=== Task item ===
Retype the data below exactly, skipping pictures.

=== Data listing ===
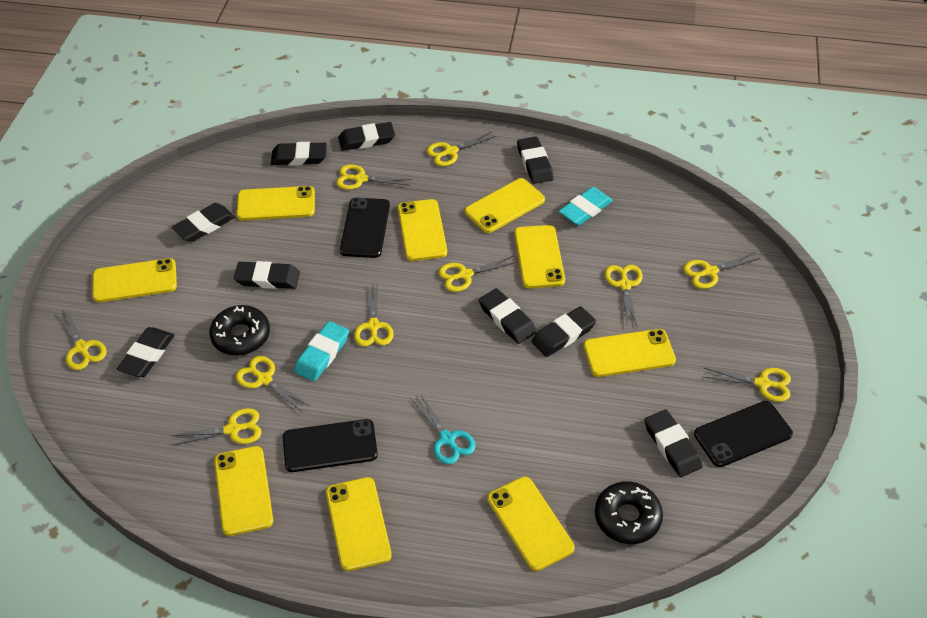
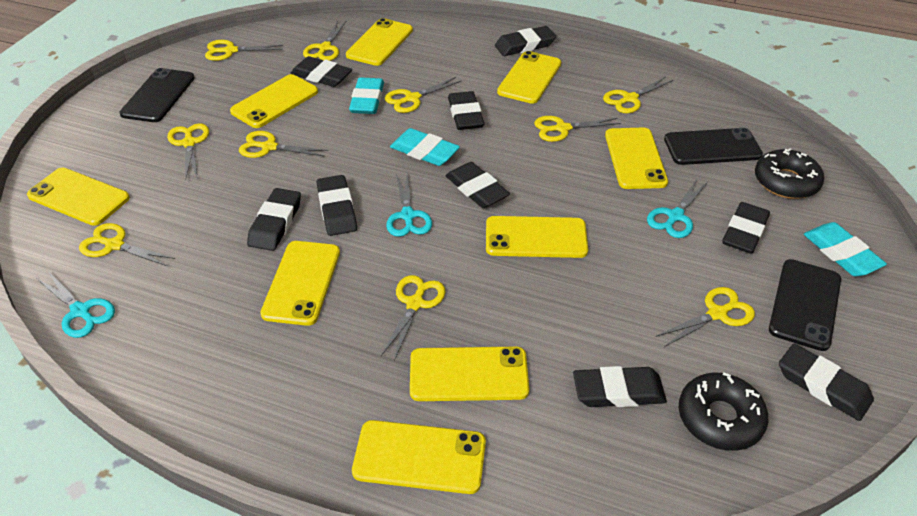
turquoise eraser: 2 -> 3
turquoise scissors: 1 -> 3

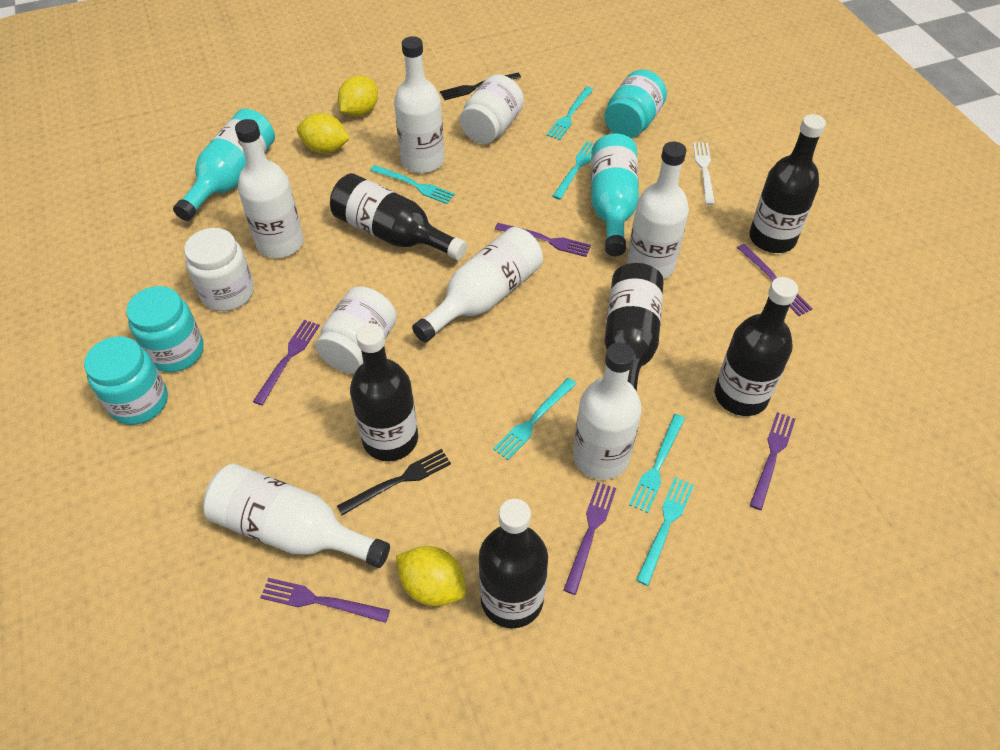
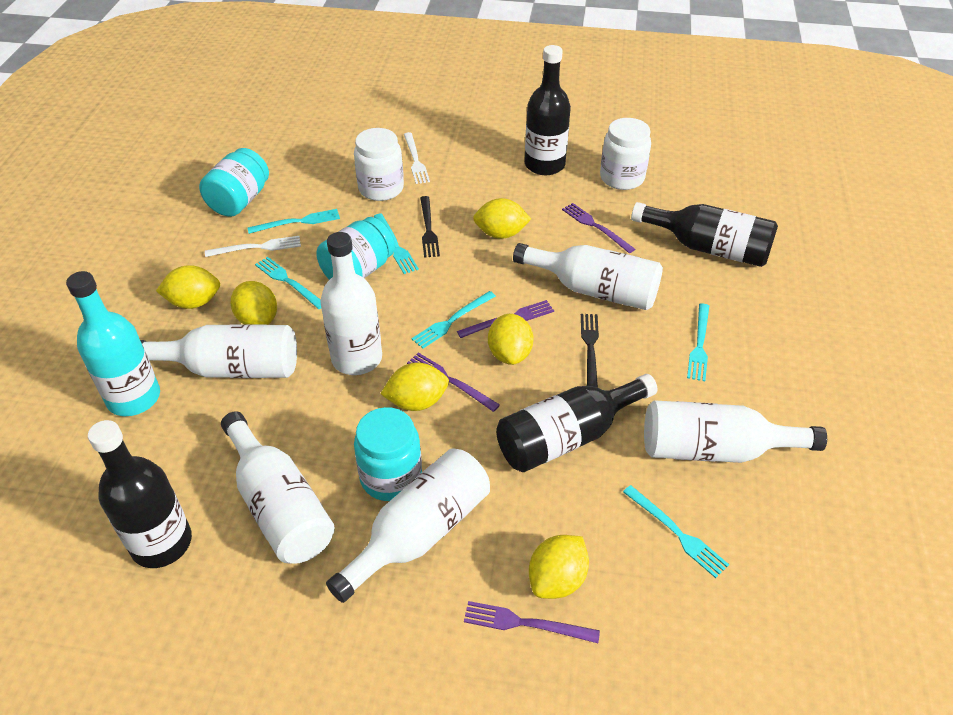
black bottle: 6 -> 4
purple fork: 6 -> 4
turquoise bottle: 2 -> 1
white fork: 1 -> 2
white jar: 3 -> 2
yellow lemon: 3 -> 6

=== Output for this exercise ===
turquoise eraser: 2 -> 3
turquoise scissors: 1 -> 3

black bottle: 6 -> 4
purple fork: 6 -> 4
turquoise bottle: 2 -> 1
white fork: 1 -> 2
white jar: 3 -> 2
yellow lemon: 3 -> 6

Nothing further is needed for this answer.